Before-and-after object listings:
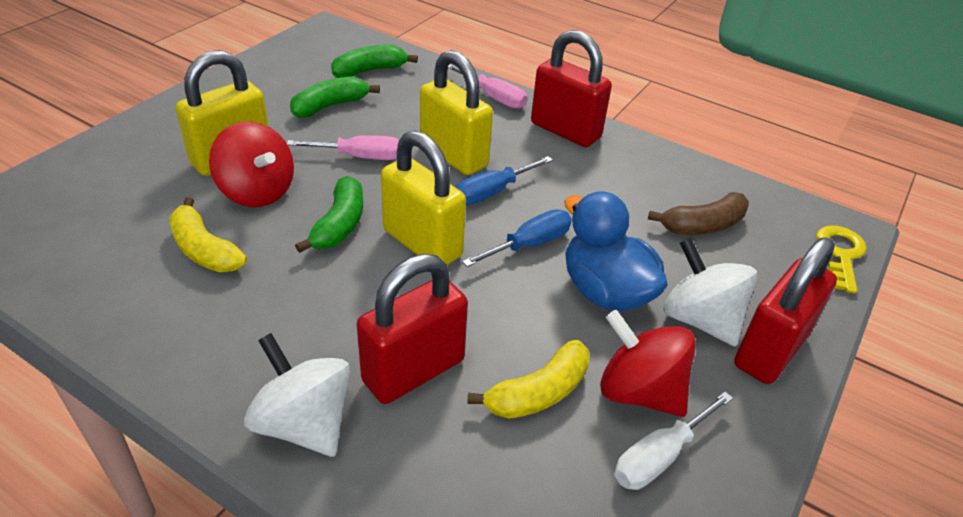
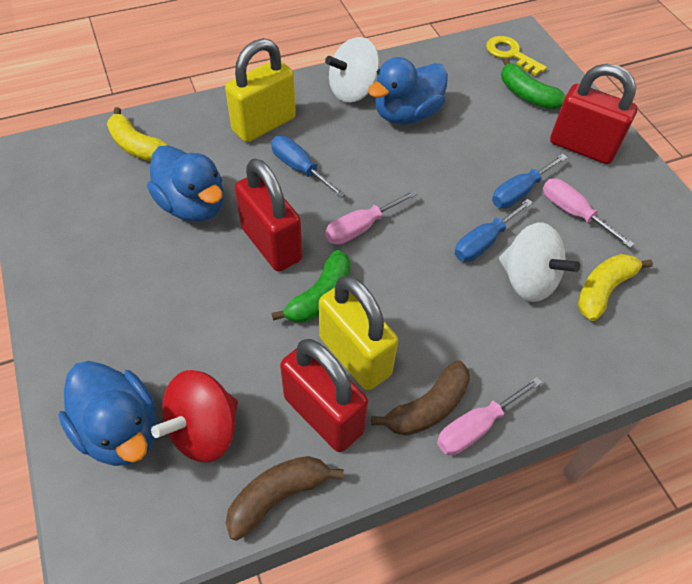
blue duck: 1 -> 3
blue screwdriver: 2 -> 3
brown banana: 1 -> 2
green banana: 3 -> 2
pink screwdriver: 2 -> 3
red spinning top: 2 -> 1
white screwdriver: 1 -> 0
yellow padlock: 3 -> 2

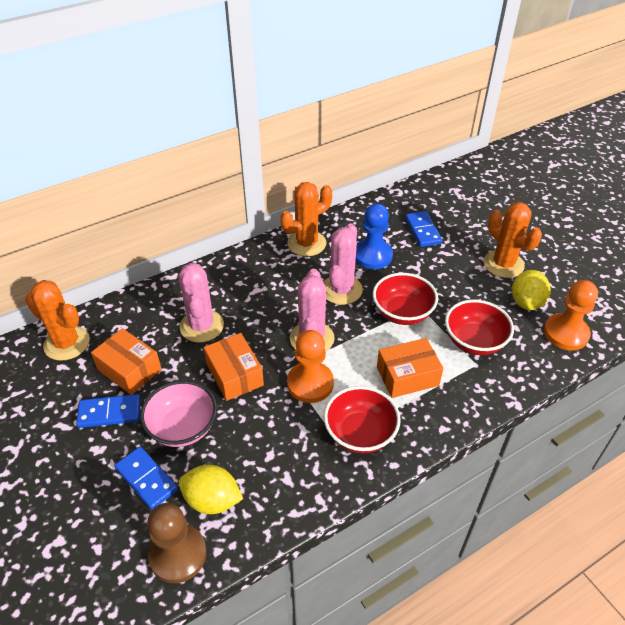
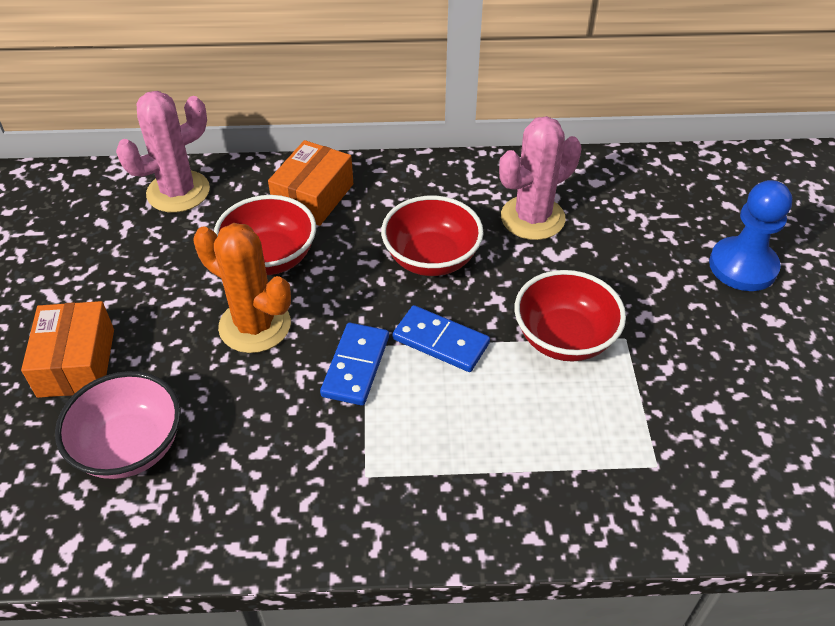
blue domino: 3 -> 2
brown pawn: 1 -> 0
orange box: 3 -> 2
orange cactus: 3 -> 1
orange pawn: 2 -> 0
pink cactus: 3 -> 2
yellow lemon: 2 -> 0

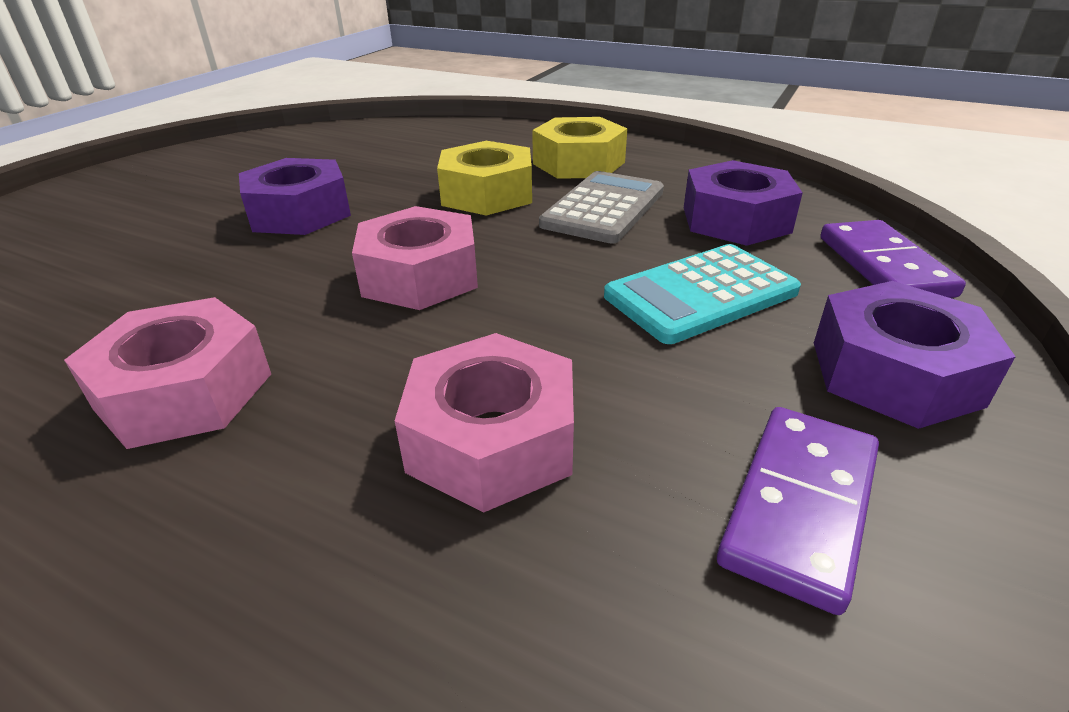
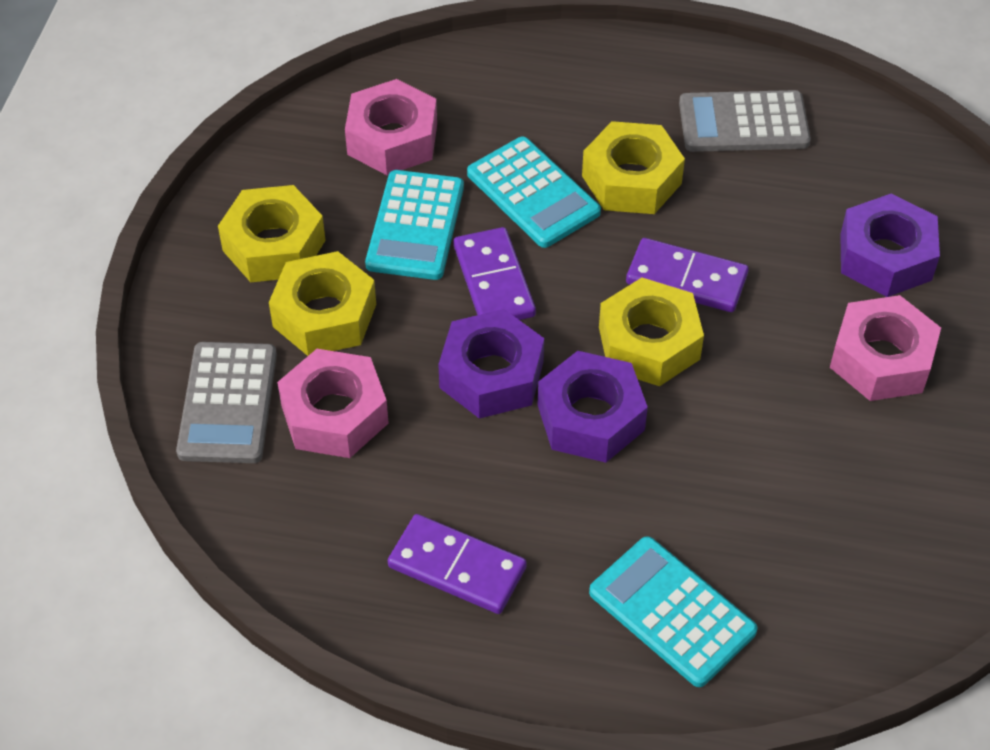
grey calculator: 1 -> 2
purple domino: 2 -> 3
turquoise calculator: 1 -> 3
yellow nut: 2 -> 4

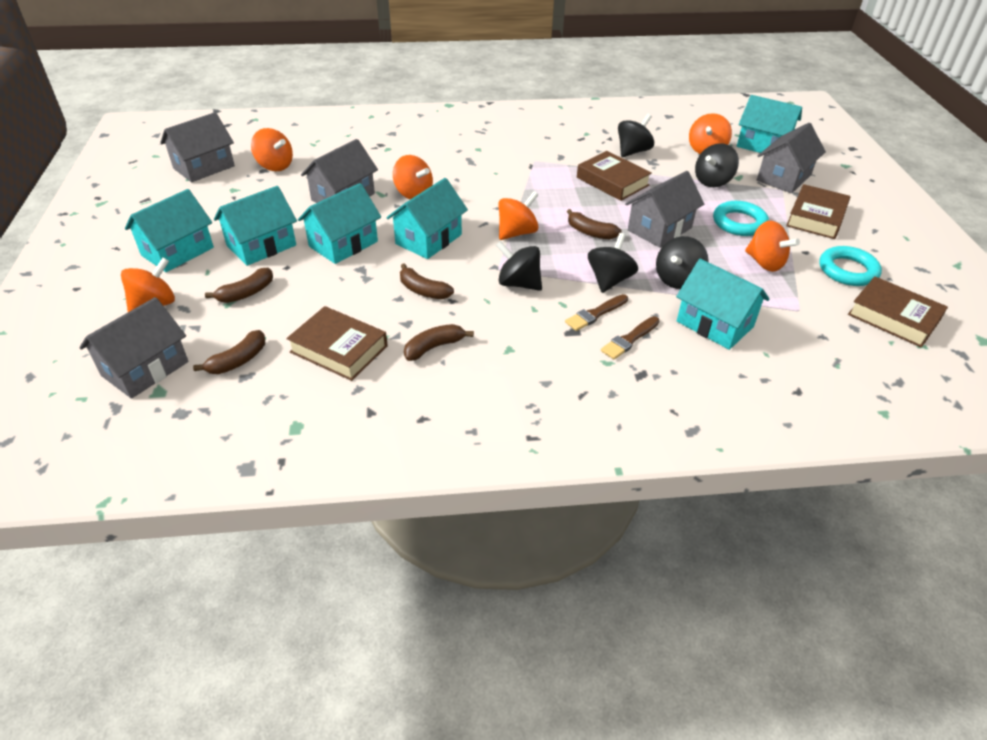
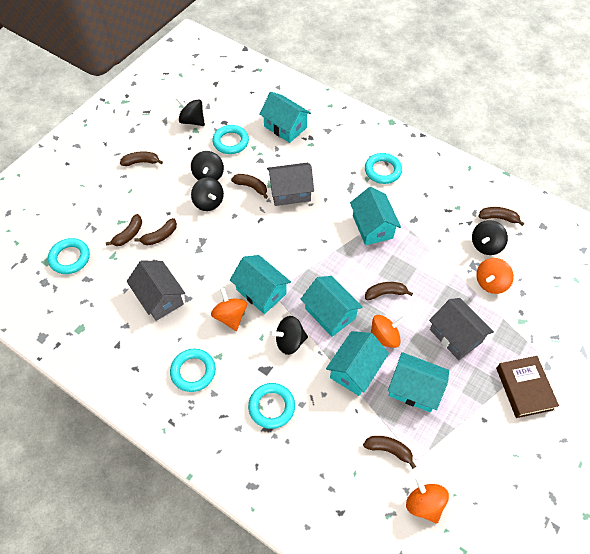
brown banana: 5 -> 7
brown book: 4 -> 1
brown brush: 2 -> 0
grey house: 5 -> 3
orange spinning top: 6 -> 4
turquoise ring: 2 -> 5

Activity:
For each line above that contains the word "brown", make a copy.

Response:
brown banana: 1 -> 2
brown pawn: 1 -> 0
brown banana: 5 -> 7
brown book: 4 -> 1
brown brush: 2 -> 0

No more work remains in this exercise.